-- Record excerpts follows --
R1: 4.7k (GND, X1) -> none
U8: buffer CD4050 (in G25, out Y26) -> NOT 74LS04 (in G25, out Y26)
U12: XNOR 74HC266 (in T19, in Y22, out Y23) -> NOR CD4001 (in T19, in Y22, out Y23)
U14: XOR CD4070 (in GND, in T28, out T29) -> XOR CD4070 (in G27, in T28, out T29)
-- Record excerpts concluded --
-- Record excerpts follows --
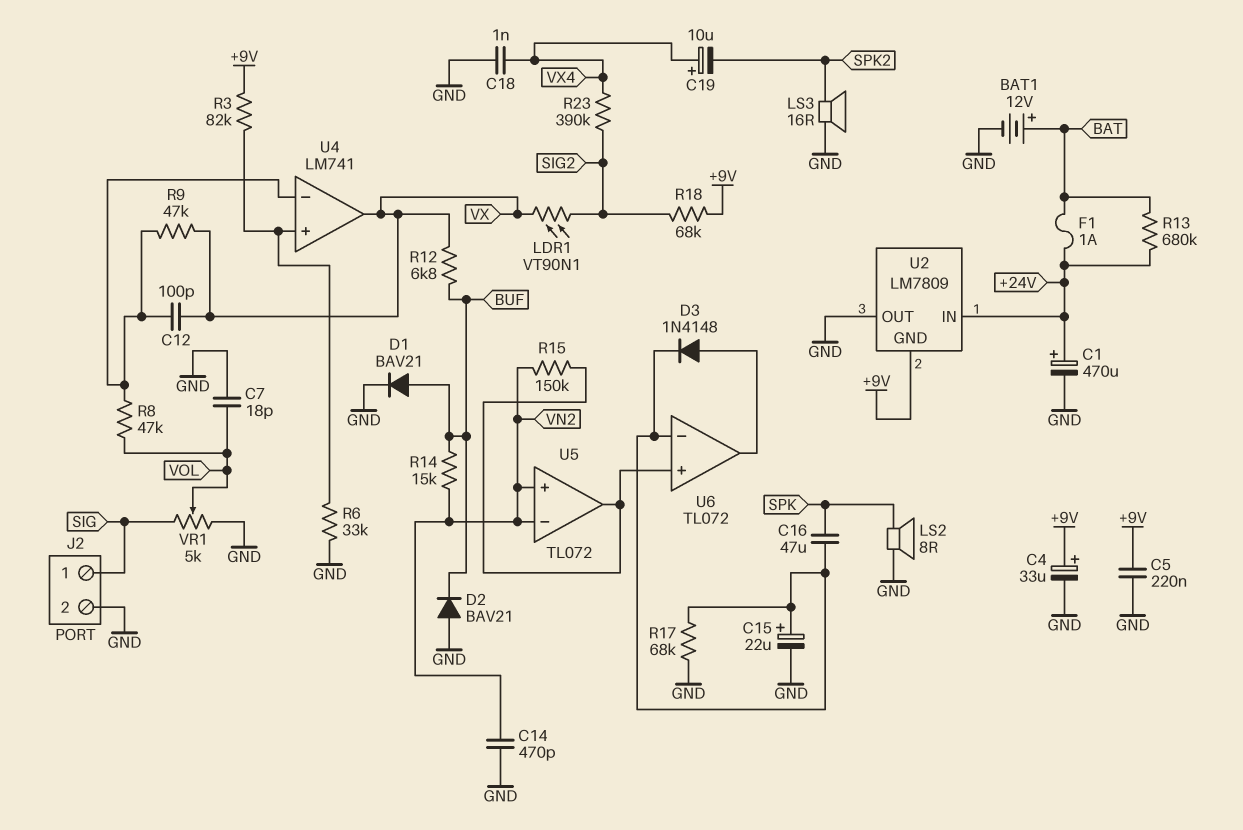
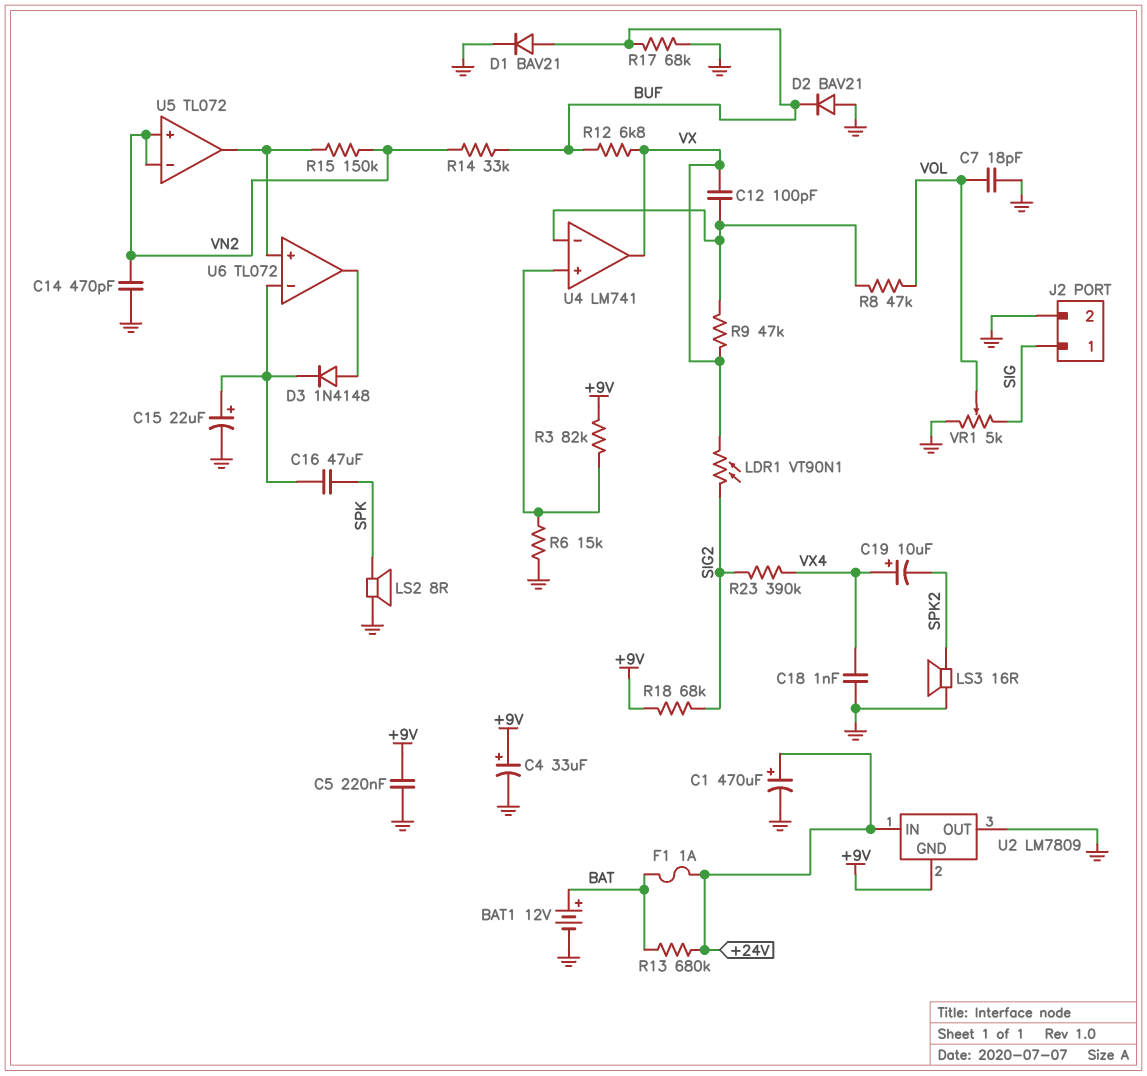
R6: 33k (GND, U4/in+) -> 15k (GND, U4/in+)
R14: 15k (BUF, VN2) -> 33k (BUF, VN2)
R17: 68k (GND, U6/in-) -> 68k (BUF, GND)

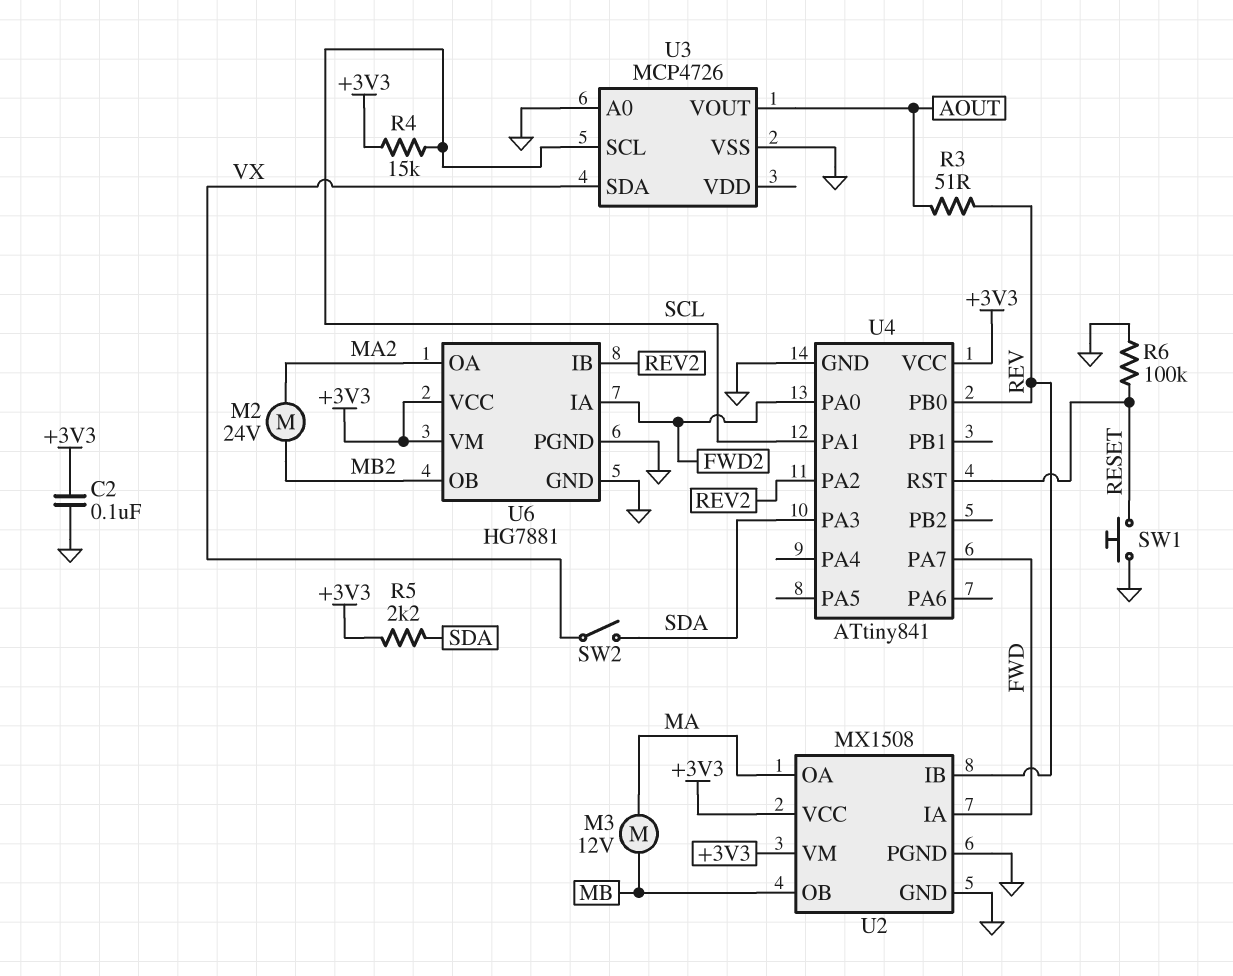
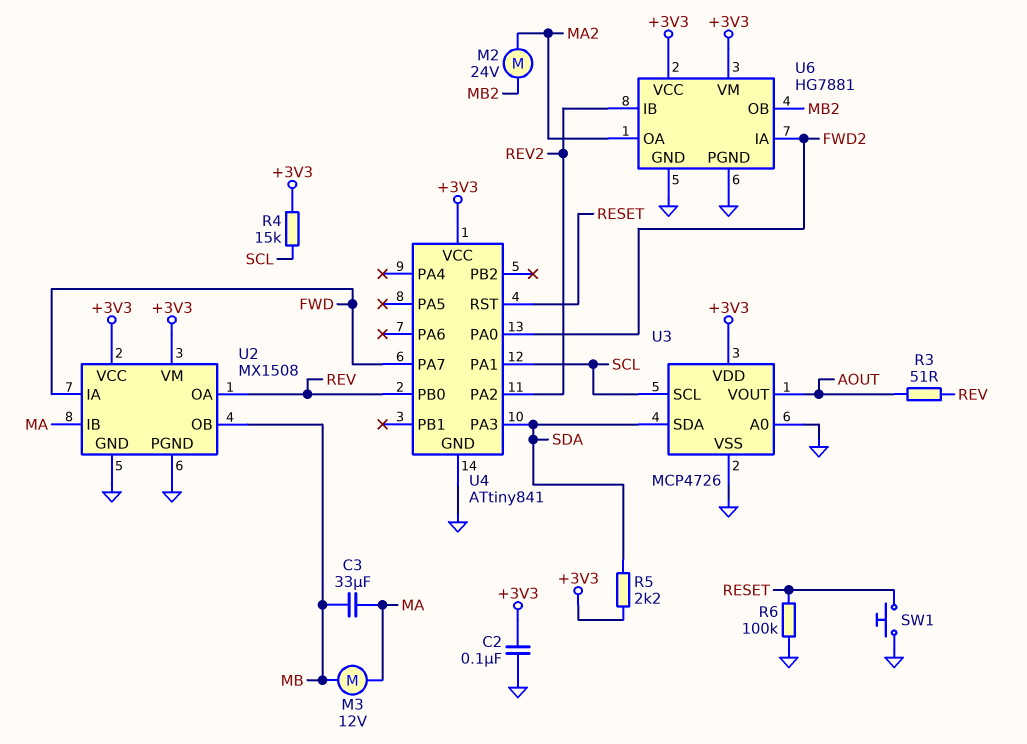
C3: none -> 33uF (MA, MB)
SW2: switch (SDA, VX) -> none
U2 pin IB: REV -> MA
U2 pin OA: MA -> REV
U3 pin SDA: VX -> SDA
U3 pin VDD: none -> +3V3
-- Record excerpts concluded --
◆ **Description of the task**:
Go through the material above and output exactly the lines from the one containing "U8: buffer CD4050" through the one containing "U14: XOR CD4070".

◆ **Completed task**:
U8: buffer CD4050 (in G25, out Y26) -> NOT 74LS04 (in G25, out Y26)
U12: XNOR 74HC266 (in T19, in Y22, out Y23) -> NOR CD4001 (in T19, in Y22, out Y23)
U14: XOR CD4070 (in GND, in T28, out T29) -> XOR CD4070 (in G27, in T28, out T29)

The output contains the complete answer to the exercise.